*** Data provided ***

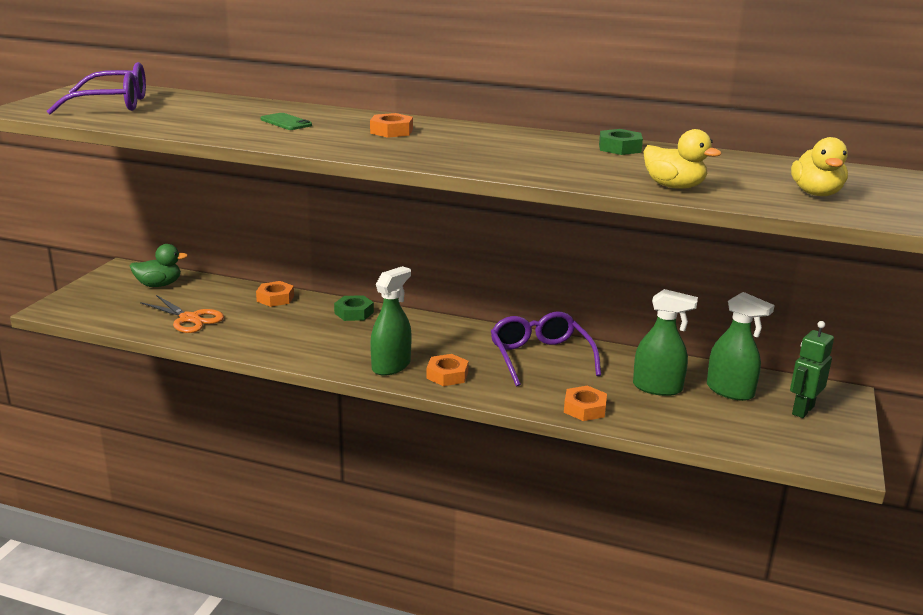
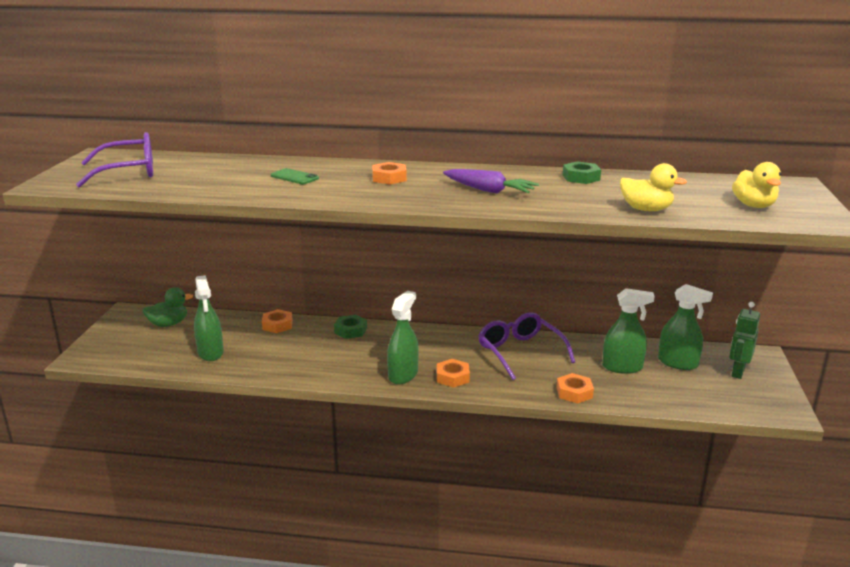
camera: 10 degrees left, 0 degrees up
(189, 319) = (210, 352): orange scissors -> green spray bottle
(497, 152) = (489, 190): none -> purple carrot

*** End of Data provided ***
*** Data provided ***

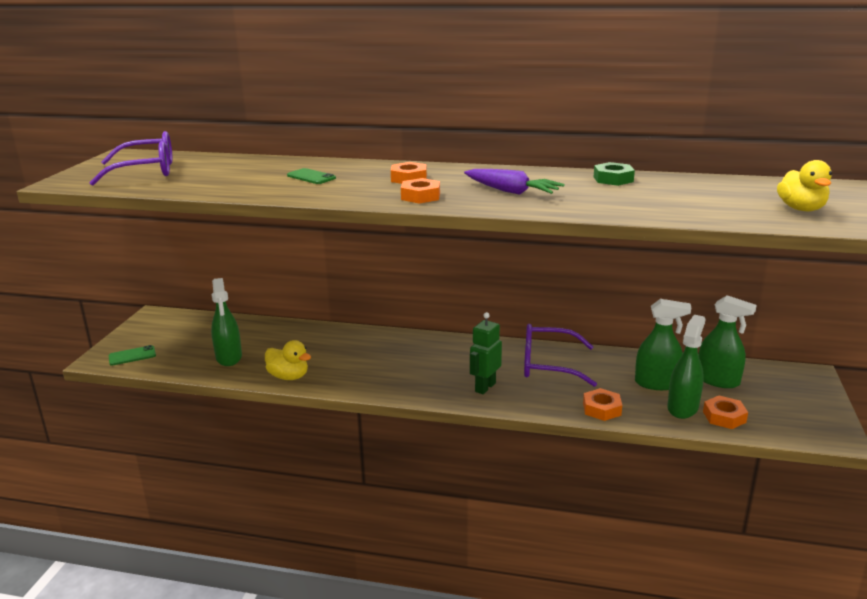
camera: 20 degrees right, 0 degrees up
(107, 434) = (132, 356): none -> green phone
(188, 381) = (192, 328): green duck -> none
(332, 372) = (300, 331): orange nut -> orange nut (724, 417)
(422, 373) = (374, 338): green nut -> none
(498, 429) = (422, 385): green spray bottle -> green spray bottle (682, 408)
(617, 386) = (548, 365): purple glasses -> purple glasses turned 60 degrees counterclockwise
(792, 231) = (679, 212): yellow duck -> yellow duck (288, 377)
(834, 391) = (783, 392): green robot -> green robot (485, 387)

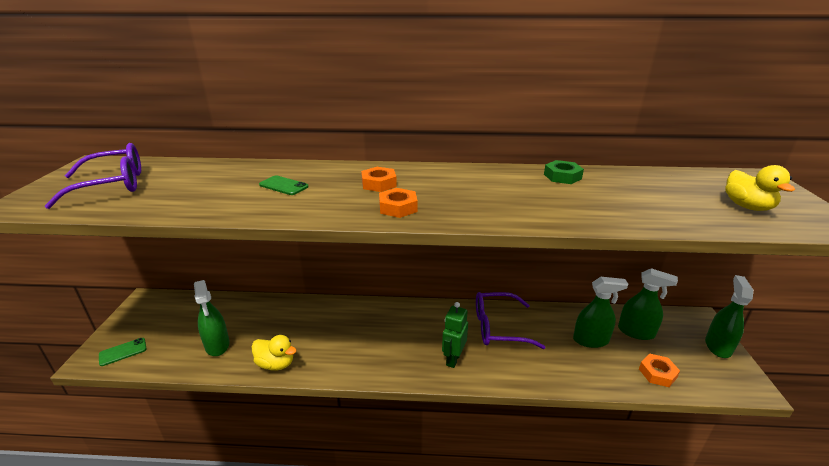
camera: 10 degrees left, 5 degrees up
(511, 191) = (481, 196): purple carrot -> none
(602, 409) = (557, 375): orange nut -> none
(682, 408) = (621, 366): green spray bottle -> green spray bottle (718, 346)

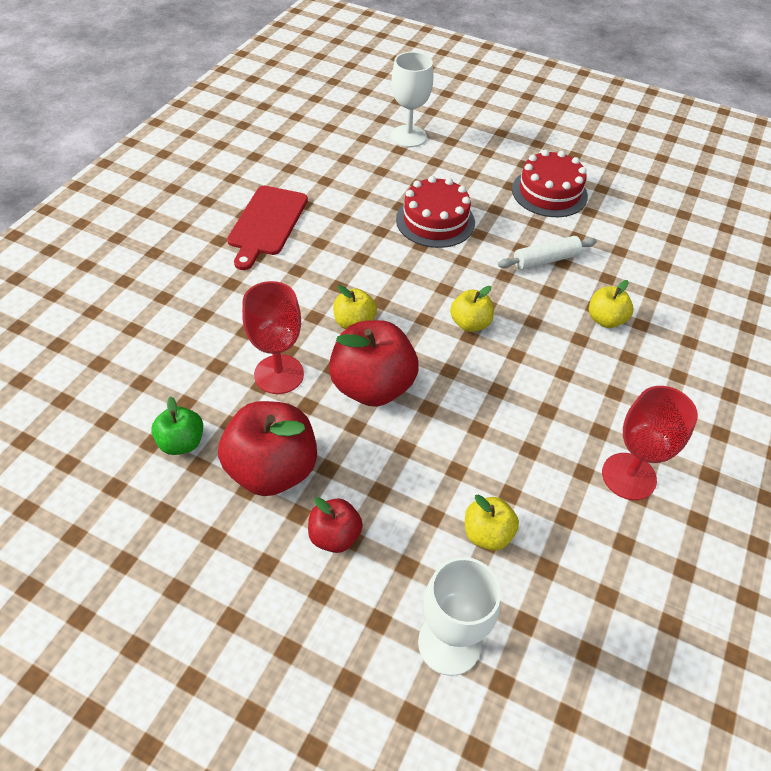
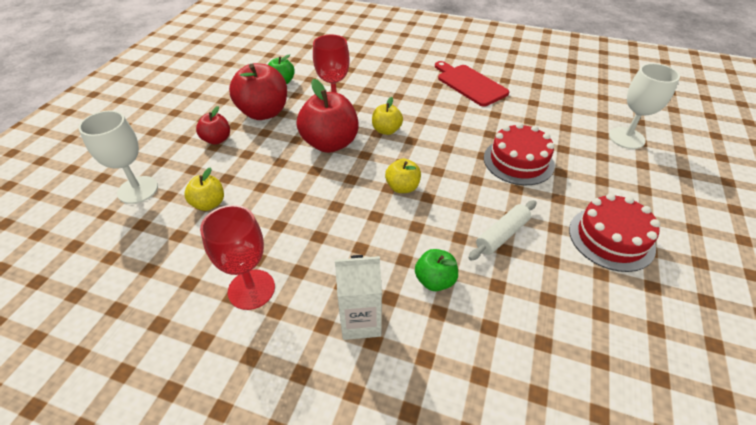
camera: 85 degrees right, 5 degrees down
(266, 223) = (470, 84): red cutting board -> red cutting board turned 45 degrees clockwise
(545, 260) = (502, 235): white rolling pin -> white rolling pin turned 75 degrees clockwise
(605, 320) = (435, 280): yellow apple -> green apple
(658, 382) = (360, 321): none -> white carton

*** End of Data provided ***

• _Exercise requirements_
A verbatim reproduction is expected: starting at the line above that has "(792, 231) = (679, 212): yellow", ending at the line that has "(658, 382) = (360, 321): none -> white carton", both included, and with no pictures and no other lines.

• _Problem solution_
(792, 231) = (679, 212): yellow duck -> yellow duck (288, 377)
(834, 391) = (783, 392): green robot -> green robot (485, 387)

camera: 10 degrees left, 5 degrees up
(511, 191) = (481, 196): purple carrot -> none
(602, 409) = (557, 375): orange nut -> none
(682, 408) = (621, 366): green spray bottle -> green spray bottle (718, 346)

camera: 85 degrees right, 5 degrees down
(266, 223) = (470, 84): red cutting board -> red cutting board turned 45 degrees clockwise
(545, 260) = (502, 235): white rolling pin -> white rolling pin turned 75 degrees clockwise
(605, 320) = (435, 280): yellow apple -> green apple
(658, 382) = (360, 321): none -> white carton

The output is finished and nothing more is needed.